ABOUT THIS TASK »
Beginning with the line where "moved: red_fozakukik 555,348" appears, please restate each line of the records below word for word until the last one, inclusive, and nothing else.

INFORMATION SHOWN »
****************************************
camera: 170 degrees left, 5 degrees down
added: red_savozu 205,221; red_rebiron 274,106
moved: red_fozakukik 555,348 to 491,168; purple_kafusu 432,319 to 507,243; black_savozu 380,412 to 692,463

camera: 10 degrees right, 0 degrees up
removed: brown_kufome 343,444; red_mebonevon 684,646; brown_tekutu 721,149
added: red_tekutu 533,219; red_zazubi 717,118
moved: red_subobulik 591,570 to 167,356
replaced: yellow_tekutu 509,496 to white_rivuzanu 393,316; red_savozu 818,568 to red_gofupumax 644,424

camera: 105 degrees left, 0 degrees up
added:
****************************************
RESULT OF THIS EXERCISE »
moved: red_fozakukik 555,348 to 491,168; purple_kafusu 432,319 to 507,243; black_savozu 380,412 to 692,463

camera: 10 degrees right, 0 degrees up
removed: brown_kufome 343,444; red_mebonevon 684,646; brown_tekutu 721,149
added: red_tekutu 533,219; red_zazubi 717,118
moved: red_subobulik 591,570 to 167,356
replaced: yellow_tekutu 509,496 to white_rivuzanu 393,316; red_savozu 818,568 to red_gofupumax 644,424

camera: 105 degrees left, 0 degrees up
added:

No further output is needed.